* **BRIEF**
Once you find the line with "orange spoon [74,271,131,321] -> none" in the data that follows, repeat it and every line after it exactly, through the line with "brown eraser [607,347,675,418]".
*** Opening EXTRACTED ENTRIES ***
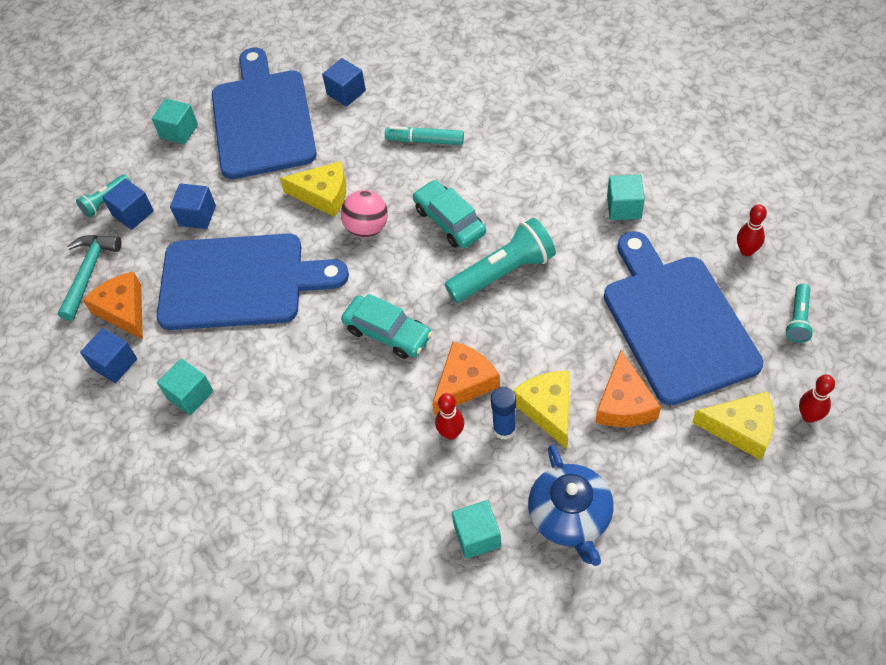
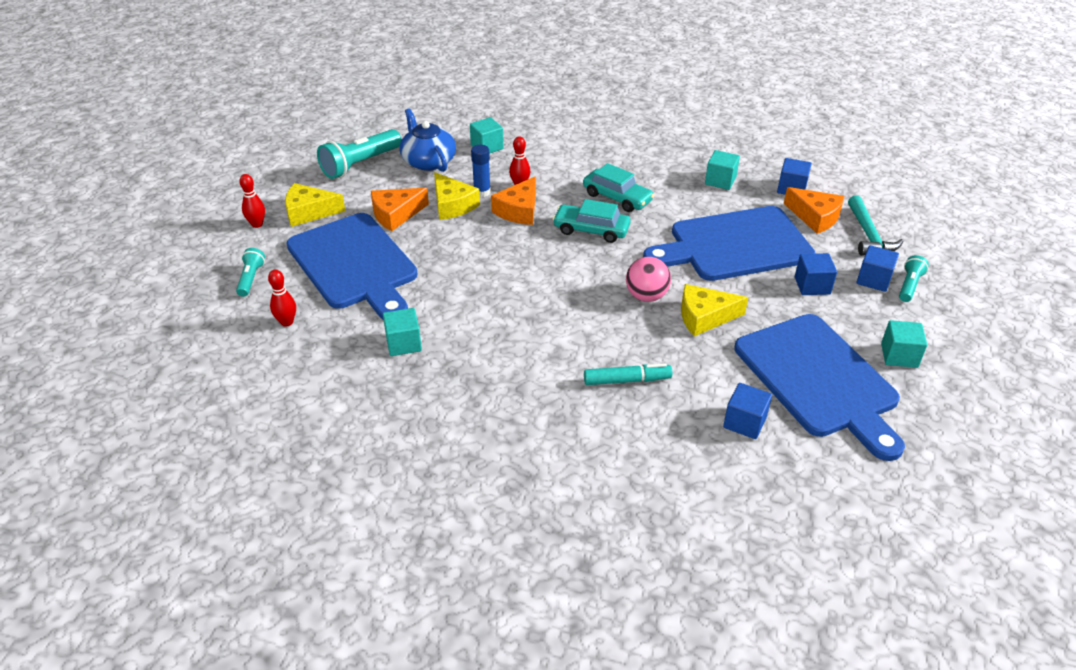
camera: 160 degrees right, 15 degrees down
turquoise car [413,180,486,248] -> turquoise car moved to [583,163,654,212]
turquoise flashlight [445,218,556,303] -> turquoise flashlight moved to [317,129,402,179]
orange cheese [595,350,661,427] -> orange cheese turned 105 degrees counterclockwise [371,188,429,231]

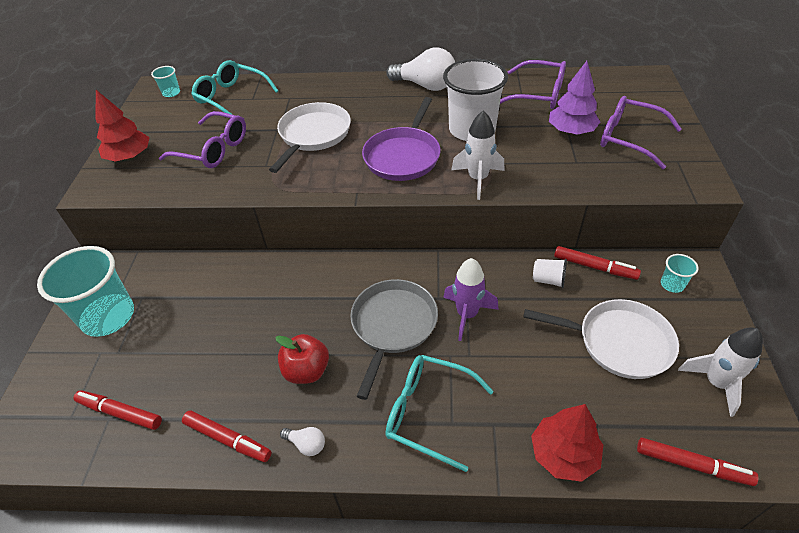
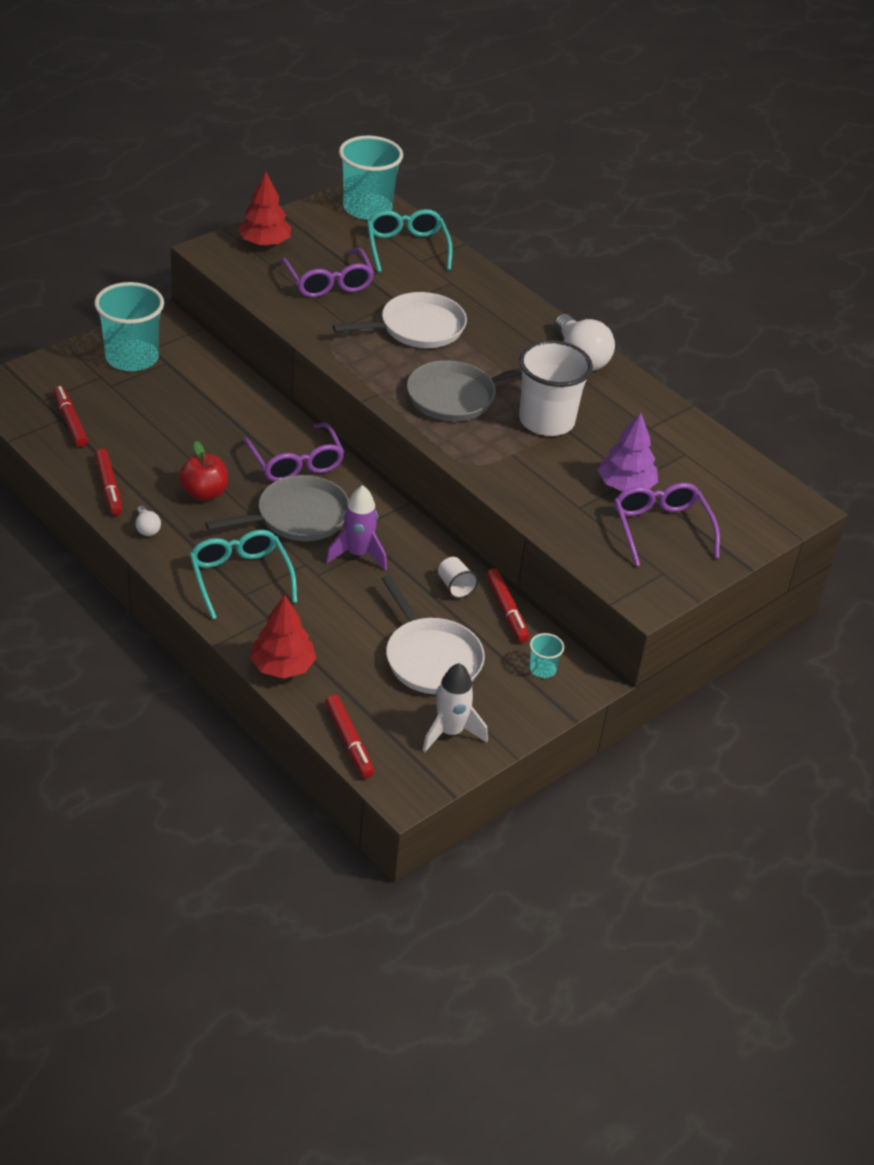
camera: 40 degrees right, 5 degrees down
turquoise cup [151,66,180,97] -> turquoise cup [339,136,403,220], size x2.30
purple pan [362,97,441,181] -> grey pan [407,360,522,421]
white rocket [451,110,505,200] -> none
purple glasses [500,60,566,109] -> purple glasses moved to [243,422,344,482]

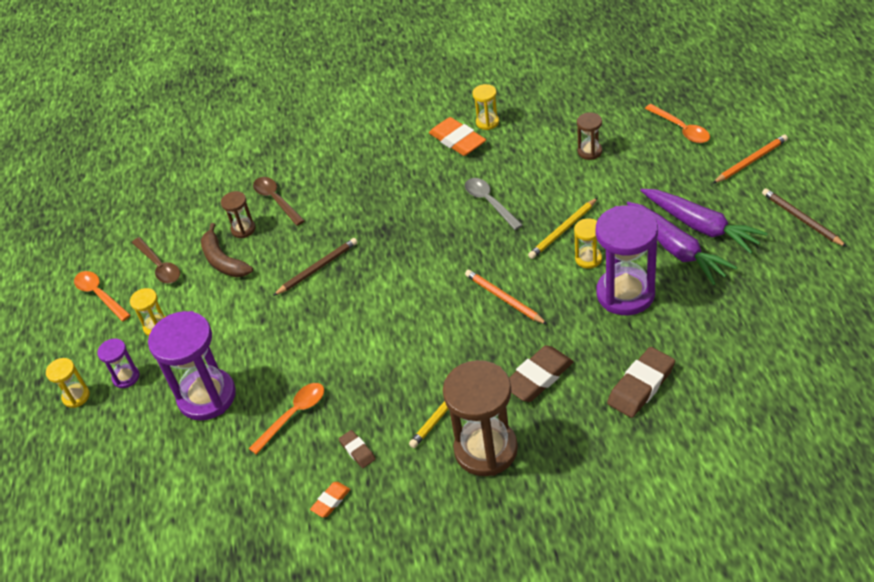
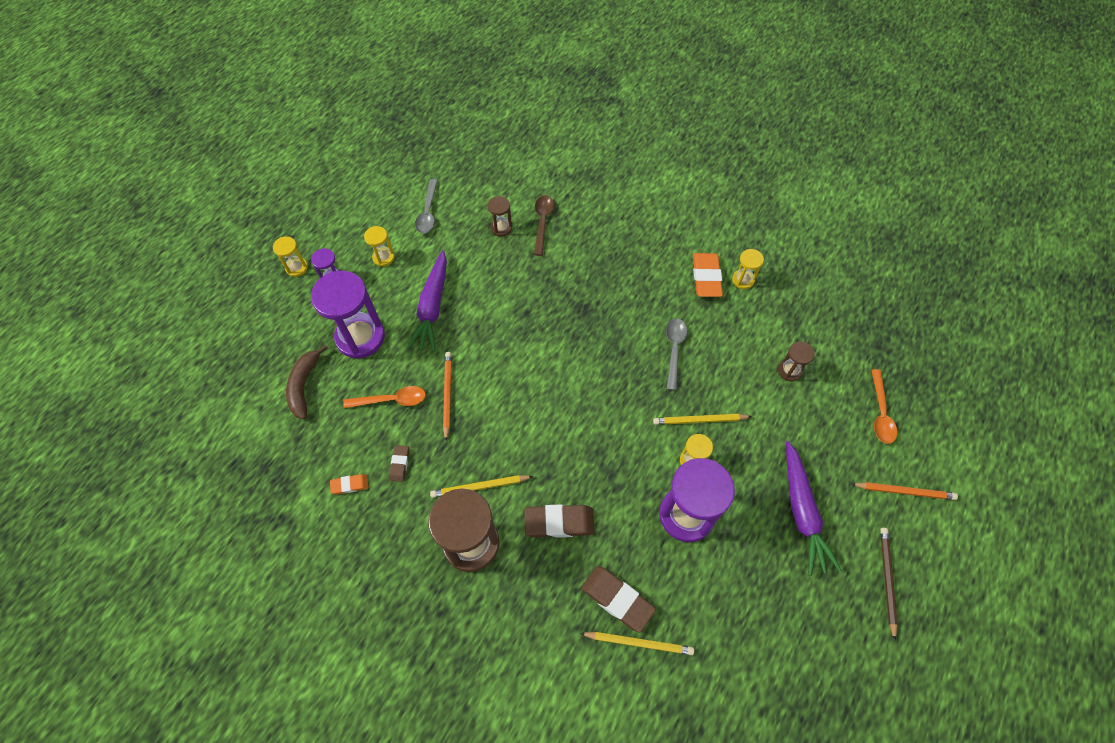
camera: 35 degrees right, 15 degrees up
orange spoon [74,271,131,321] -> none
brown spoon [132,237,180,283] -> grey spoon [415,179,438,234]
brown banana [201,223,253,277] -> brown banana moved to [286,345,328,419]
brown pencil [273,238,357,296] -> none
orange pencil [465,270,548,325] -> orange pencil moved to [443,352,452,441]
brown eraser [607,347,675,418] -> brown eraser turned 45 degrees clockwise [581,566,656,633]
purple carrot [627,202,737,285] -> purple carrot moved to [407,250,447,352]
none -> yellow pencil [580,632,694,655]

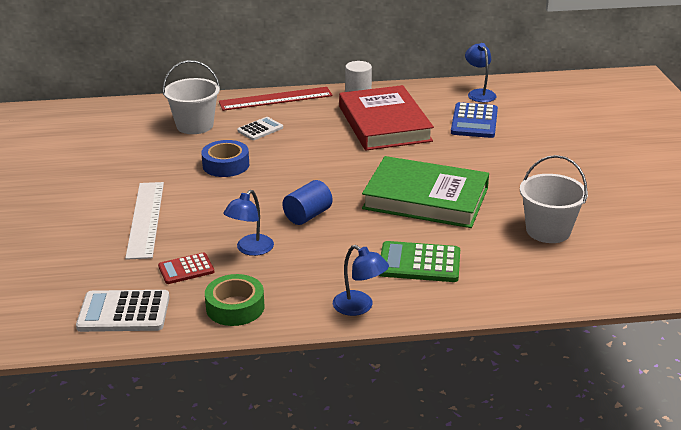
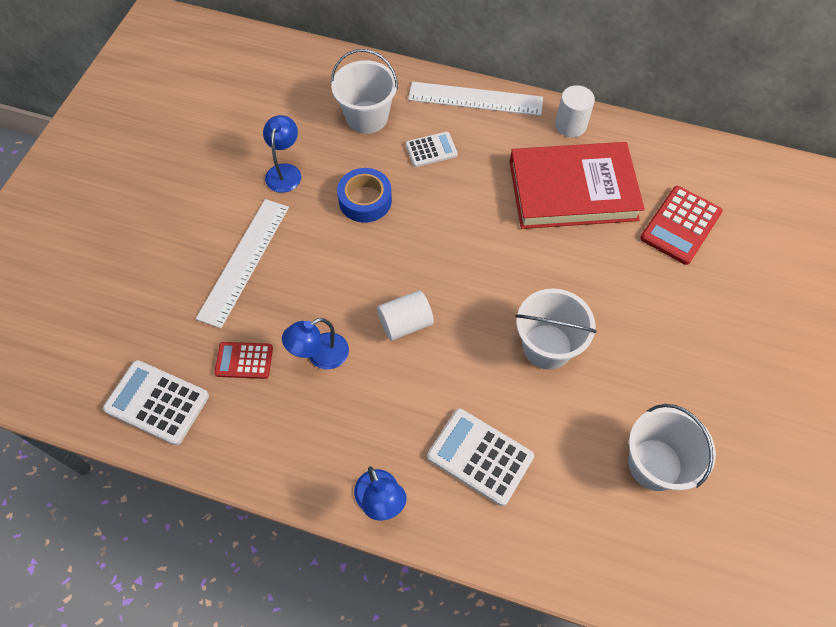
camera: 25 degrees right, 30 degrees up
green tape [205,274,264,326] -> none
red ruler [219,87,333,111] -> white ruler [408,82,543,116]
blue cylinder [282,180,333,225] -> white cylinder [377,290,434,341]
red book [339,85,434,150] -> red book turned 75 degrees clockwise [510,142,645,229]
green book [362,156,489,228] -> white bucket [515,288,596,369]
green calculator [379,241,460,282] -> white calculator [427,409,534,506]
blue calculator [451,102,498,138] -> red calculator [640,186,722,265]
blue lamp [465,43,497,102] -> blue lamp moved to [263,115,301,193]

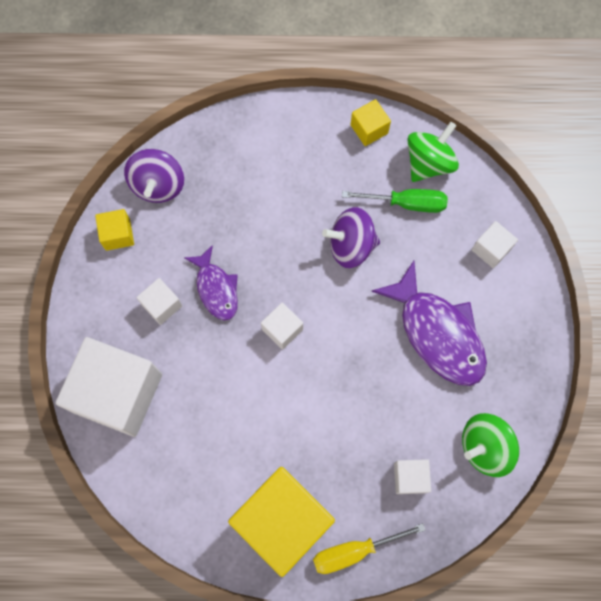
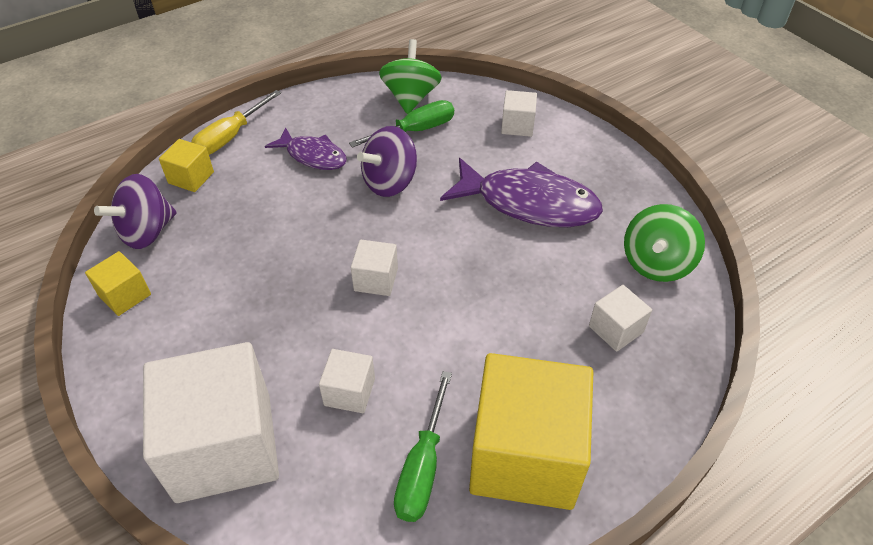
camera: 35 degrees left, 25 degrees down
purple spinning top [124,149,184,203] -> purple spinning top turned 75 degrees clockwise [94,174,177,249]
white cube [136,278,182,325] -> white cube moved to [319,349,375,413]
purple fish [185,245,238,320] -> purple fish moved to [265,127,347,170]
yellow screwdriver [313,523,426,574] -> yellow screwdriver moved to [191,90,281,155]
yellow cube [351,99,391,146] -> yellow cube moved to [159,139,214,192]
none -> green screwdriver [394,371,452,522]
*** Closing EXTRACTED ENTRIES ***
* **EXERCISE RESPONSE**
orange spoon [74,271,131,321] -> none
brown spoon [132,237,180,283] -> grey spoon [415,179,438,234]
brown banana [201,223,253,277] -> brown banana moved to [286,345,328,419]
brown pencil [273,238,357,296] -> none
orange pencil [465,270,548,325] -> orange pencil moved to [443,352,452,441]
brown eraser [607,347,675,418] -> brown eraser turned 45 degrees clockwise [581,566,656,633]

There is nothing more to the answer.